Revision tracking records

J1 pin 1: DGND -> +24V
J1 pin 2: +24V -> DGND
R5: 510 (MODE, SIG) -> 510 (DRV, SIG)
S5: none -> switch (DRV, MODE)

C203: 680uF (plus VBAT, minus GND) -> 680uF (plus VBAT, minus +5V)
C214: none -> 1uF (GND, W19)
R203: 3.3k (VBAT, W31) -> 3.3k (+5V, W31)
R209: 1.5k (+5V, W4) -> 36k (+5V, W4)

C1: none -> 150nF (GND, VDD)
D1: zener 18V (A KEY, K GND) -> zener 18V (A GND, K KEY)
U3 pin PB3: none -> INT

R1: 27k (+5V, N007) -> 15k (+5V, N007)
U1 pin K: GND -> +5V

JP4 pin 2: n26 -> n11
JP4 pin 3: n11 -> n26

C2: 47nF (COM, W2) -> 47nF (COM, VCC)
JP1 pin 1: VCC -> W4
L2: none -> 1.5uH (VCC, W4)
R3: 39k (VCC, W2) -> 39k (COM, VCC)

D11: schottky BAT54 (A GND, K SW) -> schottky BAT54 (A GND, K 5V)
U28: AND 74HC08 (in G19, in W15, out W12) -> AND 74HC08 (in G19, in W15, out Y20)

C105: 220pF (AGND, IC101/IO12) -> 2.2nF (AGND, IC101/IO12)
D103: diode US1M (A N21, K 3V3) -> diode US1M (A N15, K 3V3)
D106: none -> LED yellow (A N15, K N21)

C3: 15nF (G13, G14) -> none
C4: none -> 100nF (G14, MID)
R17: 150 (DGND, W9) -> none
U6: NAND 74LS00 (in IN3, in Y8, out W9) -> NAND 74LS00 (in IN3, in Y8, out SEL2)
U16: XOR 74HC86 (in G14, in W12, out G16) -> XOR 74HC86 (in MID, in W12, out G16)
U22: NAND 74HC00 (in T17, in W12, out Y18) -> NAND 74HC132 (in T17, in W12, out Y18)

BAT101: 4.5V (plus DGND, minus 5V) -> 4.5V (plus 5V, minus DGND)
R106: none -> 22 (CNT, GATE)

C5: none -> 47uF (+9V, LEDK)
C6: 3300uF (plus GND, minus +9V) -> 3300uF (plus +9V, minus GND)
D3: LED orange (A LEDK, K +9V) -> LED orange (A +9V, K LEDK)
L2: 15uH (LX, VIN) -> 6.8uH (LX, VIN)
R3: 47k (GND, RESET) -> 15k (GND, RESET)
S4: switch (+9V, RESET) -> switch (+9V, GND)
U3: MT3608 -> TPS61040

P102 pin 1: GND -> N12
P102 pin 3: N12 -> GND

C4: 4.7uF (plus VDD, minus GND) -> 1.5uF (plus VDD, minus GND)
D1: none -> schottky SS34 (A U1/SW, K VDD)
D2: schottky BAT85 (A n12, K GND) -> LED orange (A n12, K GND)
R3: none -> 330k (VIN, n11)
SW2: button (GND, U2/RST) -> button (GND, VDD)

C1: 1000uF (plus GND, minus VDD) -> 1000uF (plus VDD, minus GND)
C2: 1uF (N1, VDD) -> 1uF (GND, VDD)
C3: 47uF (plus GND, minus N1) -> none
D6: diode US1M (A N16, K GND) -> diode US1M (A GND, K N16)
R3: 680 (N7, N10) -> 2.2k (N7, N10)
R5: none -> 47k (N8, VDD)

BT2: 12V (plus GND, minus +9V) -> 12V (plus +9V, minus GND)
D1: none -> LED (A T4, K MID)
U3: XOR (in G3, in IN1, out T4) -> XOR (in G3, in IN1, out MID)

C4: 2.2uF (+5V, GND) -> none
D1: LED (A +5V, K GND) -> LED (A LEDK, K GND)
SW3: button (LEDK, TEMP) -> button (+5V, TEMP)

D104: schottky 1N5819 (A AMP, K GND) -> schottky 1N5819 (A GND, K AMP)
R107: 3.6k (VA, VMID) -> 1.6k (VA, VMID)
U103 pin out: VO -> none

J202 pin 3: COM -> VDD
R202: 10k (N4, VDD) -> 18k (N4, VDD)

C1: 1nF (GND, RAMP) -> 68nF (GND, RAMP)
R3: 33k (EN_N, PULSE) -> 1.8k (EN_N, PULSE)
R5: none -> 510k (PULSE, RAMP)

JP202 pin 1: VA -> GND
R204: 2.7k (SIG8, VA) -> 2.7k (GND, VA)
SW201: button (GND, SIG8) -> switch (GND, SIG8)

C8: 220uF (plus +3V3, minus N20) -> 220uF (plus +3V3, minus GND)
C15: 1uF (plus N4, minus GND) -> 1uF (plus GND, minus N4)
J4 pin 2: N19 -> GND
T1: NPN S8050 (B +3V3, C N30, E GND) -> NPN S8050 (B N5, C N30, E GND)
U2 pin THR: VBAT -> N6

▸ TASK DETAILS
A full, exact repeat of the entries above is required.

▸ WRITTEN SOLUTION
J1 pin 1: DGND -> +24V
J1 pin 2: +24V -> DGND
R5: 510 (MODE, SIG) -> 510 (DRV, SIG)
S5: none -> switch (DRV, MODE)

C203: 680uF (plus VBAT, minus GND) -> 680uF (plus VBAT, minus +5V)
C214: none -> 1uF (GND, W19)
R203: 3.3k (VBAT, W31) -> 3.3k (+5V, W31)
R209: 1.5k (+5V, W4) -> 36k (+5V, W4)

C1: none -> 150nF (GND, VDD)
D1: zener 18V (A KEY, K GND) -> zener 18V (A GND, K KEY)
U3 pin PB3: none -> INT

R1: 27k (+5V, N007) -> 15k (+5V, N007)
U1 pin K: GND -> +5V

JP4 pin 2: n26 -> n11
JP4 pin 3: n11 -> n26

C2: 47nF (COM, W2) -> 47nF (COM, VCC)
JP1 pin 1: VCC -> W4
L2: none -> 1.5uH (VCC, W4)
R3: 39k (VCC, W2) -> 39k (COM, VCC)

D11: schottky BAT54 (A GND, K SW) -> schottky BAT54 (A GND, K 5V)
U28: AND 74HC08 (in G19, in W15, out W12) -> AND 74HC08 (in G19, in W15, out Y20)

C105: 220pF (AGND, IC101/IO12) -> 2.2nF (AGND, IC101/IO12)
D103: diode US1M (A N21, K 3V3) -> diode US1M (A N15, K 3V3)
D106: none -> LED yellow (A N15, K N21)

C3: 15nF (G13, G14) -> none
C4: none -> 100nF (G14, MID)
R17: 150 (DGND, W9) -> none
U6: NAND 74LS00 (in IN3, in Y8, out W9) -> NAND 74LS00 (in IN3, in Y8, out SEL2)
U16: XOR 74HC86 (in G14, in W12, out G16) -> XOR 74HC86 (in MID, in W12, out G16)
U22: NAND 74HC00 (in T17, in W12, out Y18) -> NAND 74HC132 (in T17, in W12, out Y18)

BAT101: 4.5V (plus DGND, minus 5V) -> 4.5V (plus 5V, minus DGND)
R106: none -> 22 (CNT, GATE)

C5: none -> 47uF (+9V, LEDK)
C6: 3300uF (plus GND, minus +9V) -> 3300uF (plus +9V, minus GND)
D3: LED orange (A LEDK, K +9V) -> LED orange (A +9V, K LEDK)
L2: 15uH (LX, VIN) -> 6.8uH (LX, VIN)
R3: 47k (GND, RESET) -> 15k (GND, RESET)
S4: switch (+9V, RESET) -> switch (+9V, GND)
U3: MT3608 -> TPS61040

P102 pin 1: GND -> N12
P102 pin 3: N12 -> GND

C4: 4.7uF (plus VDD, minus GND) -> 1.5uF (plus VDD, minus GND)
D1: none -> schottky SS34 (A U1/SW, K VDD)
D2: schottky BAT85 (A n12, K GND) -> LED orange (A n12, K GND)
R3: none -> 330k (VIN, n11)
SW2: button (GND, U2/RST) -> button (GND, VDD)

C1: 1000uF (plus GND, minus VDD) -> 1000uF (plus VDD, minus GND)
C2: 1uF (N1, VDD) -> 1uF (GND, VDD)
C3: 47uF (plus GND, minus N1) -> none
D6: diode US1M (A N16, K GND) -> diode US1M (A GND, K N16)
R3: 680 (N7, N10) -> 2.2k (N7, N10)
R5: none -> 47k (N8, VDD)

BT2: 12V (plus GND, minus +9V) -> 12V (plus +9V, minus GND)
D1: none -> LED (A T4, K MID)
U3: XOR (in G3, in IN1, out T4) -> XOR (in G3, in IN1, out MID)

C4: 2.2uF (+5V, GND) -> none
D1: LED (A +5V, K GND) -> LED (A LEDK, K GND)
SW3: button (LEDK, TEMP) -> button (+5V, TEMP)

D104: schottky 1N5819 (A AMP, K GND) -> schottky 1N5819 (A GND, K AMP)
R107: 3.6k (VA, VMID) -> 1.6k (VA, VMID)
U103 pin out: VO -> none

J202 pin 3: COM -> VDD
R202: 10k (N4, VDD) -> 18k (N4, VDD)

C1: 1nF (GND, RAMP) -> 68nF (GND, RAMP)
R3: 33k (EN_N, PULSE) -> 1.8k (EN_N, PULSE)
R5: none -> 510k (PULSE, RAMP)

JP202 pin 1: VA -> GND
R204: 2.7k (SIG8, VA) -> 2.7k (GND, VA)
SW201: button (GND, SIG8) -> switch (GND, SIG8)

C8: 220uF (plus +3V3, minus N20) -> 220uF (plus +3V3, minus GND)
C15: 1uF (plus N4, minus GND) -> 1uF (plus GND, minus N4)
J4 pin 2: N19 -> GND
T1: NPN S8050 (B +3V3, C N30, E GND) -> NPN S8050 (B N5, C N30, E GND)
U2 pin THR: VBAT -> N6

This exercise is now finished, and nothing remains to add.